[[ Supplied data, beginning ]]

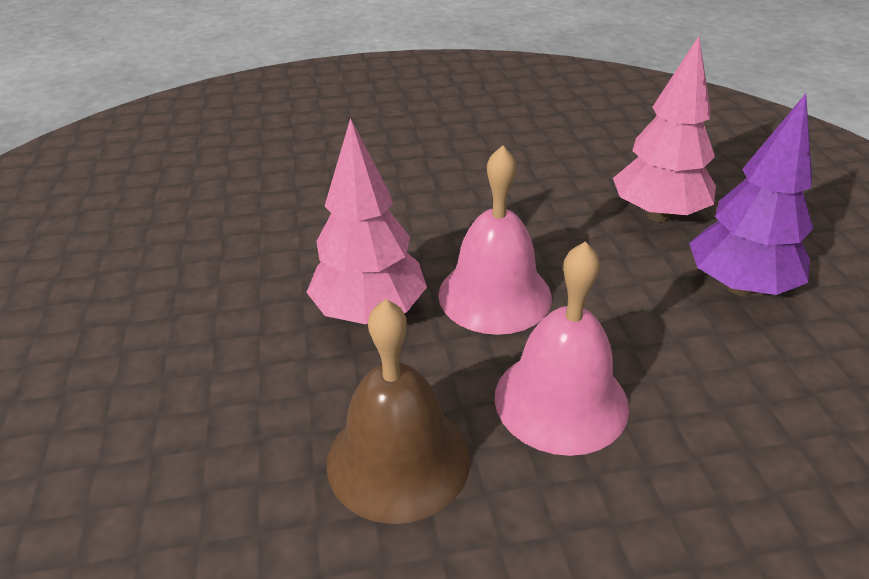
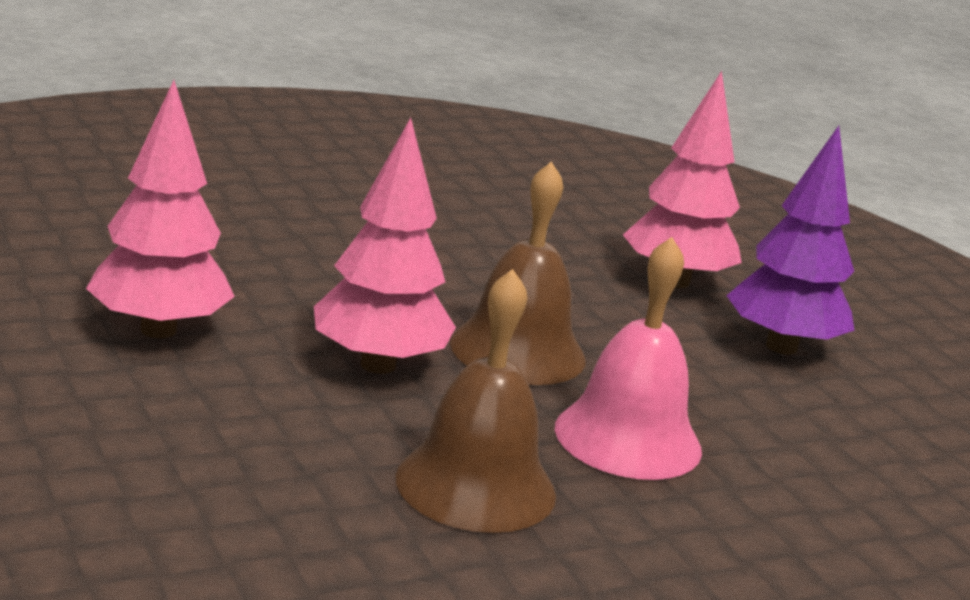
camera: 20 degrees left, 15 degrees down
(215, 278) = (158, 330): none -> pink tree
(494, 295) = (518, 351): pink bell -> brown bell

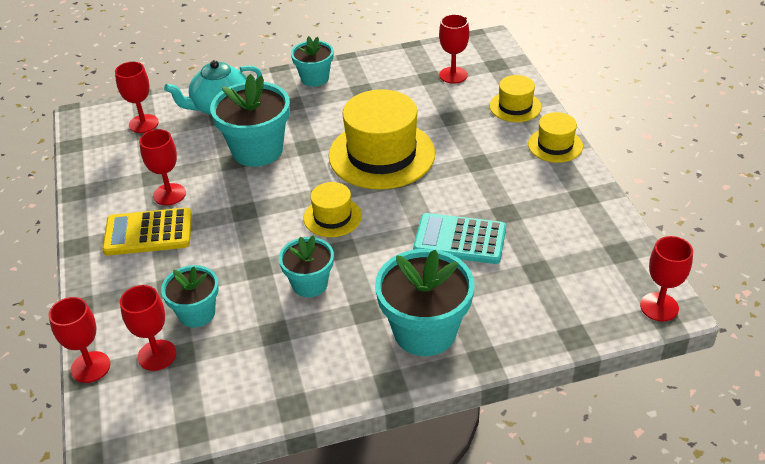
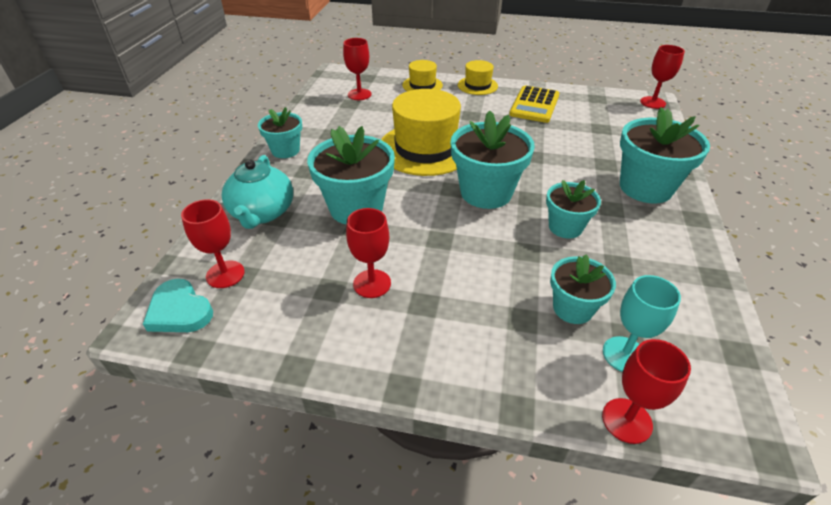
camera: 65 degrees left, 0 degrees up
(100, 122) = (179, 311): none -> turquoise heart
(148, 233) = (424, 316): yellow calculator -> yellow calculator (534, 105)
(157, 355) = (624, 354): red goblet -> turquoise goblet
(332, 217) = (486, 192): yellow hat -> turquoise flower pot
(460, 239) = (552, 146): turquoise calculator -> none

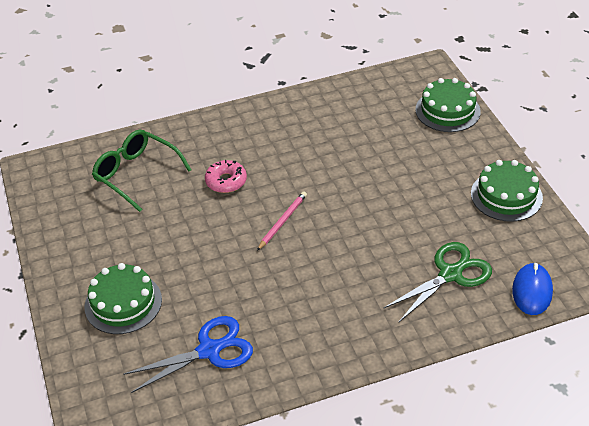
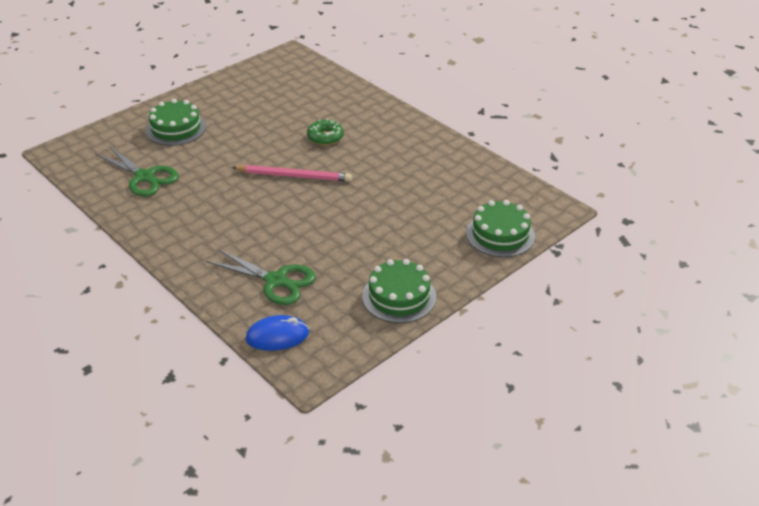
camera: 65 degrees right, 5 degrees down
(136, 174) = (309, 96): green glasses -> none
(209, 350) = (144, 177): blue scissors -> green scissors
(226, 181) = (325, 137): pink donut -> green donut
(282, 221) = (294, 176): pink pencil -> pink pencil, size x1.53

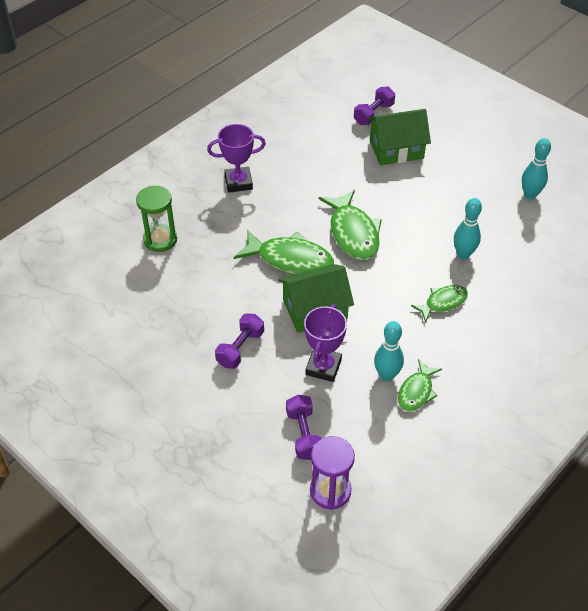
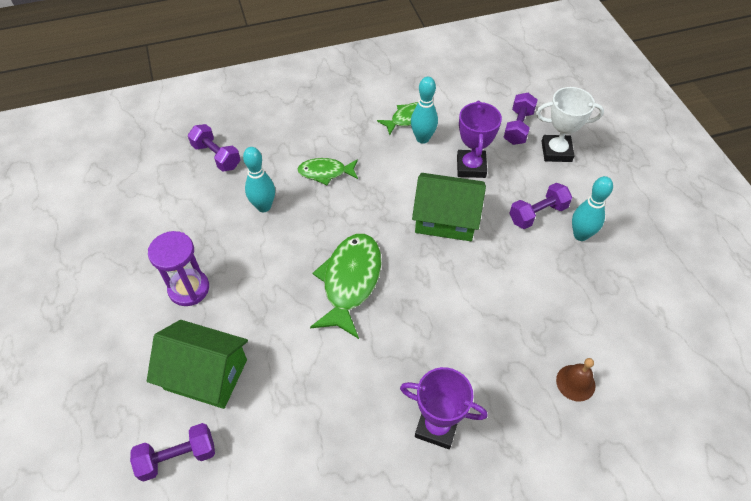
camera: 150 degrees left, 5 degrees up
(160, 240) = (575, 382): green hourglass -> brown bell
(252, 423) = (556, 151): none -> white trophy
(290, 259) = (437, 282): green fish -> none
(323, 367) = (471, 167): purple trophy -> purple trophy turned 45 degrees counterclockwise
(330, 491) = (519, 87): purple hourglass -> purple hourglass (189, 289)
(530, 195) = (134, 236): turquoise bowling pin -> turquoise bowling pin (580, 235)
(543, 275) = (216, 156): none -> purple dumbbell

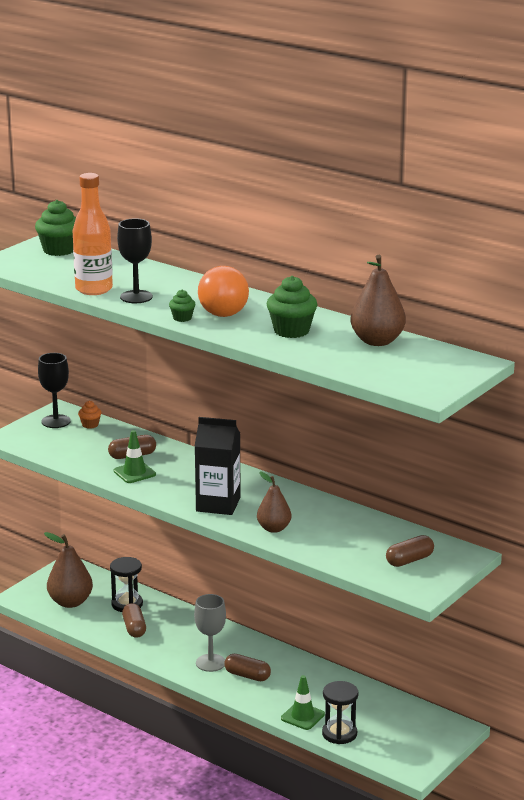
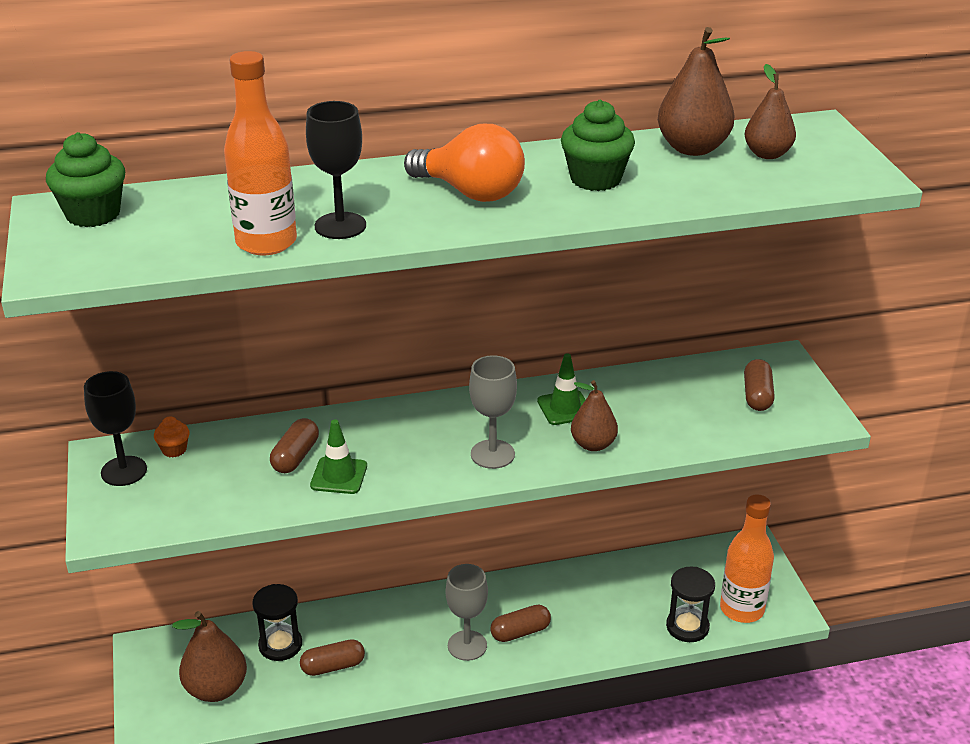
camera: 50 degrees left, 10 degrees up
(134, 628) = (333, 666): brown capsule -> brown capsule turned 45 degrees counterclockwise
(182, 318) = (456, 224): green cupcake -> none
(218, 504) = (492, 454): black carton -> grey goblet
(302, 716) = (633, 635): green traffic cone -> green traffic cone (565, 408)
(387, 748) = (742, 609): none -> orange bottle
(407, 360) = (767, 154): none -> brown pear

[[ Supplied data, end ]]

## Task
Starting with the line that has "(157, 355) = (624, 354): red" and ending with the line that has "(209, 350) = (144, 177): blue", repeat the lines above exactly, omitting every picture.

## Problem solution
(157, 355) = (624, 354): red goblet -> turquoise goblet
(332, 217) = (486, 192): yellow hat -> turquoise flower pot
(460, 239) = (552, 146): turquoise calculator -> none

camera: 65 degrees right, 5 degrees down
(136, 174) = (309, 96): green glasses -> none
(209, 350) = (144, 177): blue scissors -> green scissors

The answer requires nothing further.